O que fazer>
Transcreva outra vez as entradas abaixo, desde o começo até a linha que contém "jacks (444, 1133)", inclusive. Não inclua as imagens na resposta.

Itens de um conjunto de dados>
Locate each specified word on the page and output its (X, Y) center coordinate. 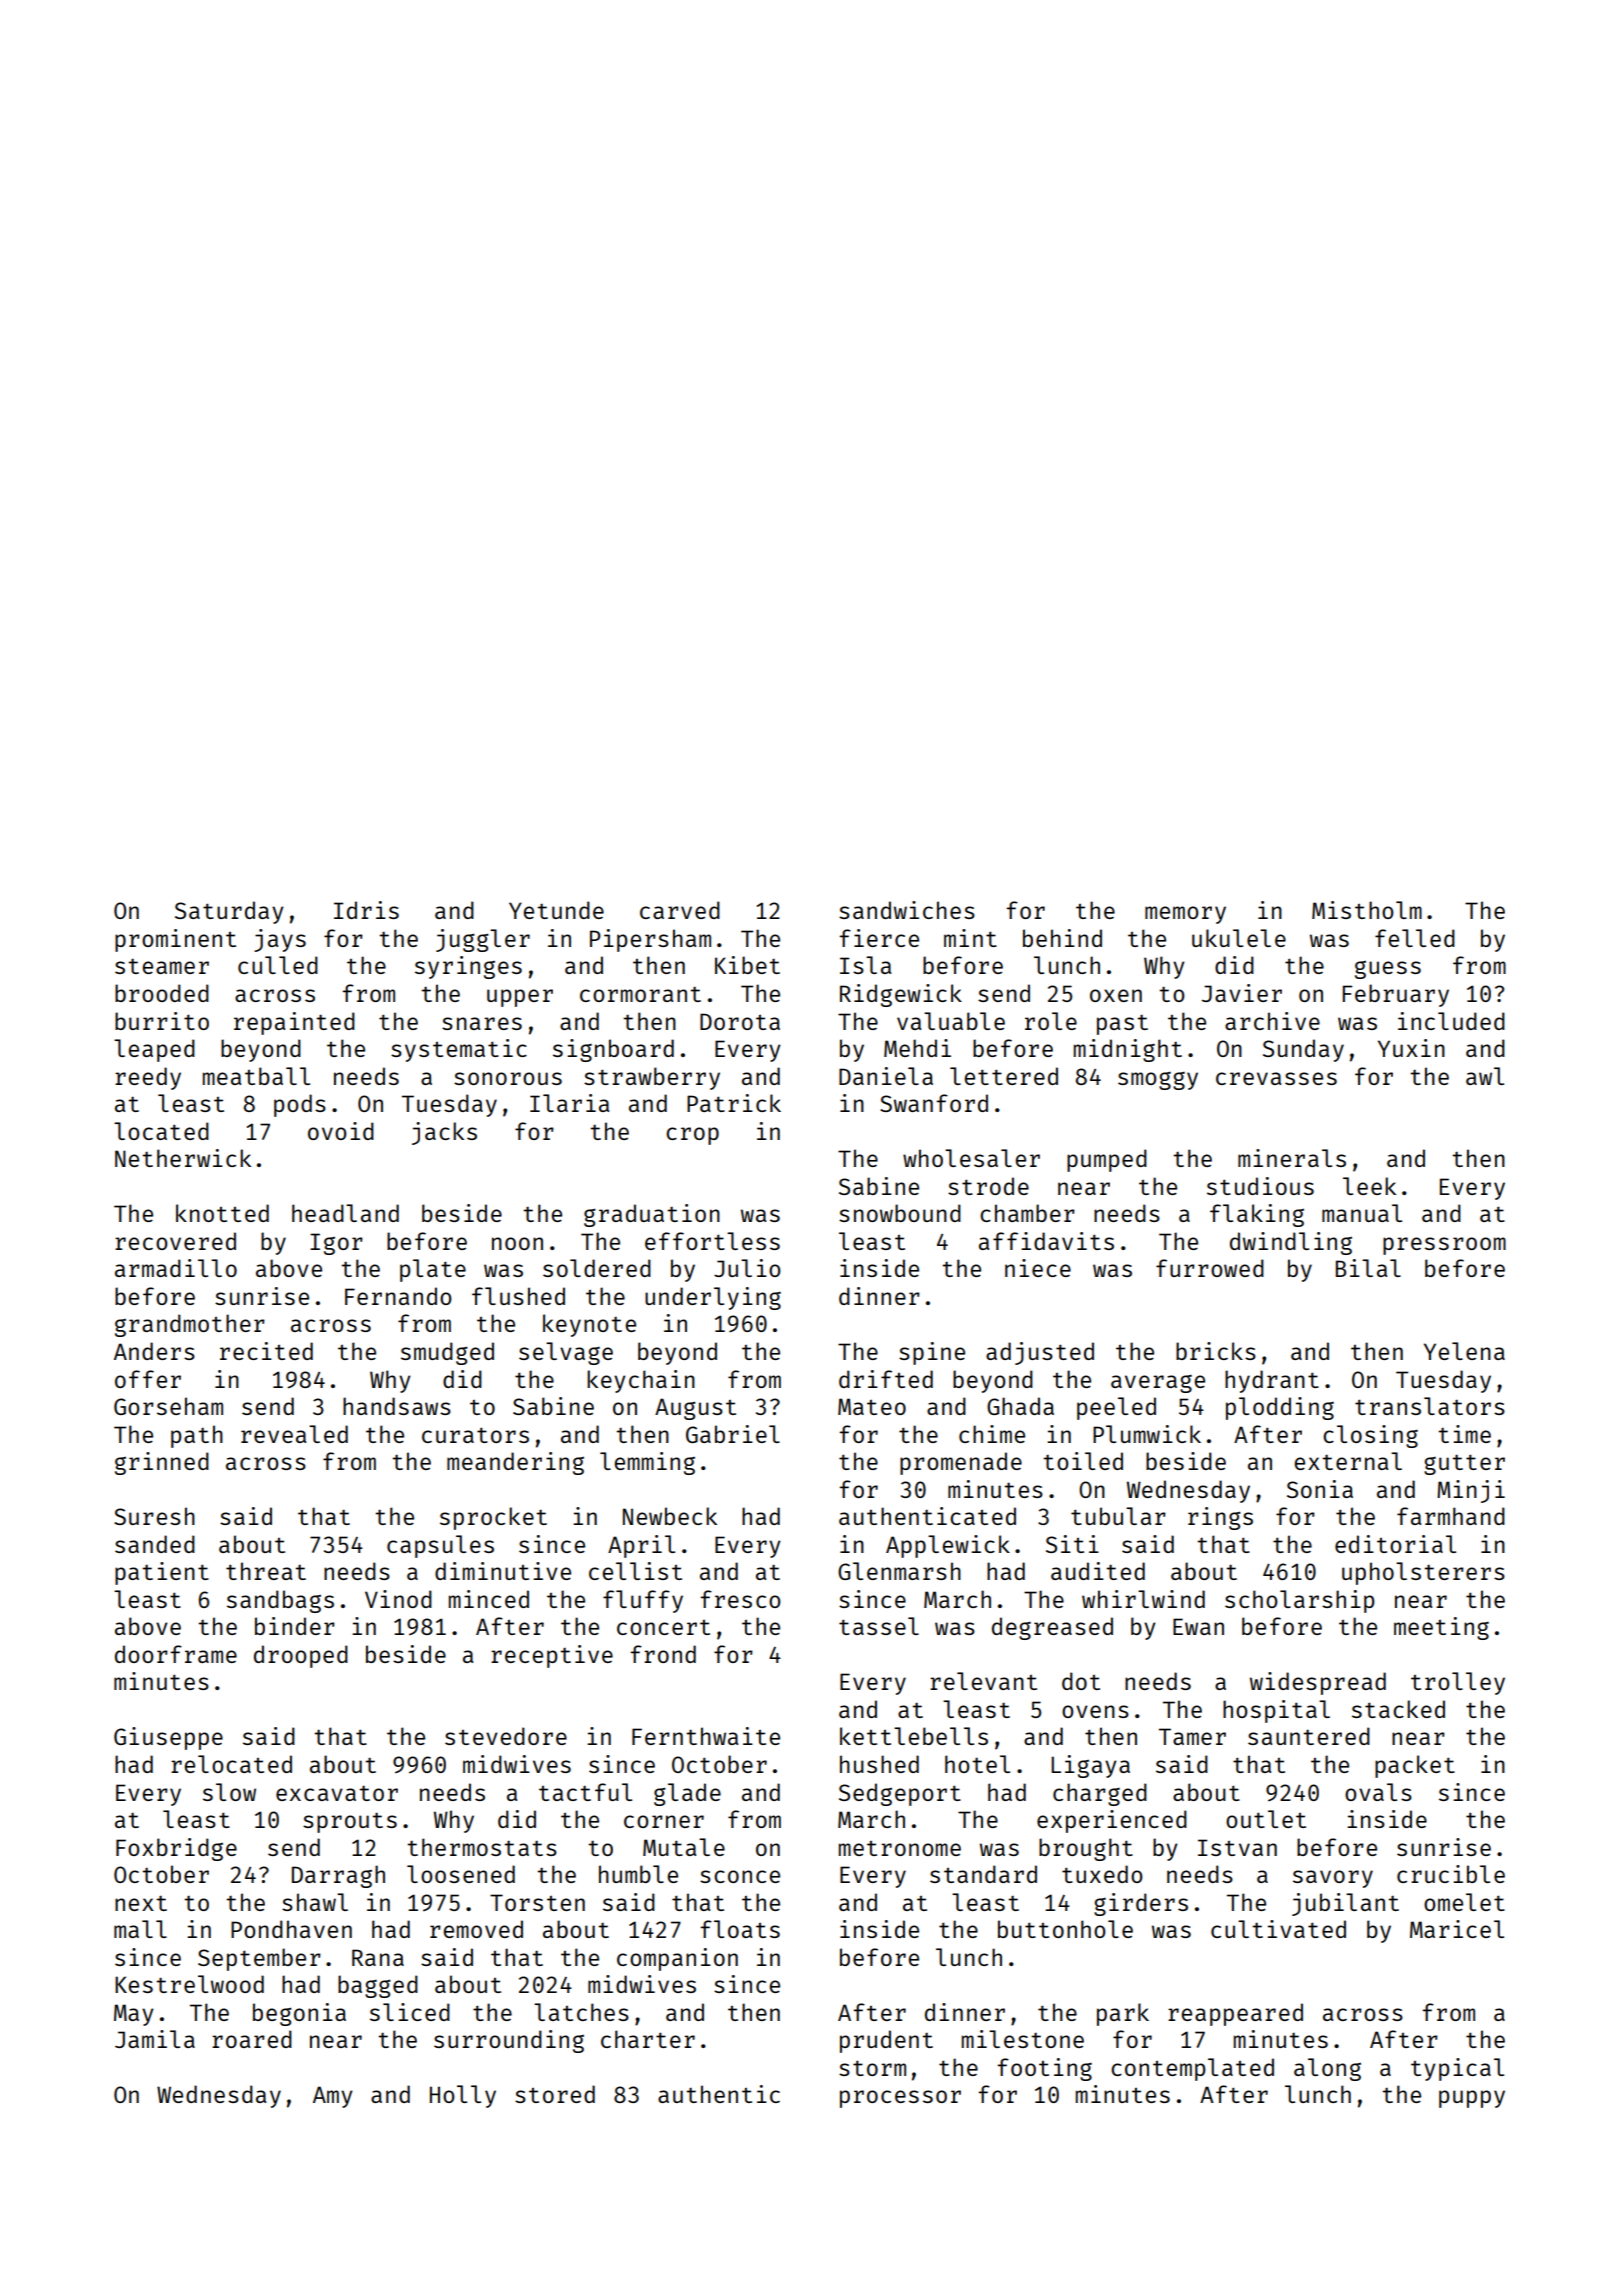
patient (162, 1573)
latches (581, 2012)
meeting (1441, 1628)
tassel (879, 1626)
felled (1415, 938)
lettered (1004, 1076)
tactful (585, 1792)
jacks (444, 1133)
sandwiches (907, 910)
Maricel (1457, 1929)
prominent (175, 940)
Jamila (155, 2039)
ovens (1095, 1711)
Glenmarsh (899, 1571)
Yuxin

Resposta escrita>
Locate each specified word on the page and output its (X, Y) center coordinate. 
patient (162, 1573)
latches (581, 2012)
meeting (1441, 1628)
tassel (879, 1626)
felled (1415, 938)
lettered (1004, 1076)
tactful (585, 1792)
jacks (444, 1133)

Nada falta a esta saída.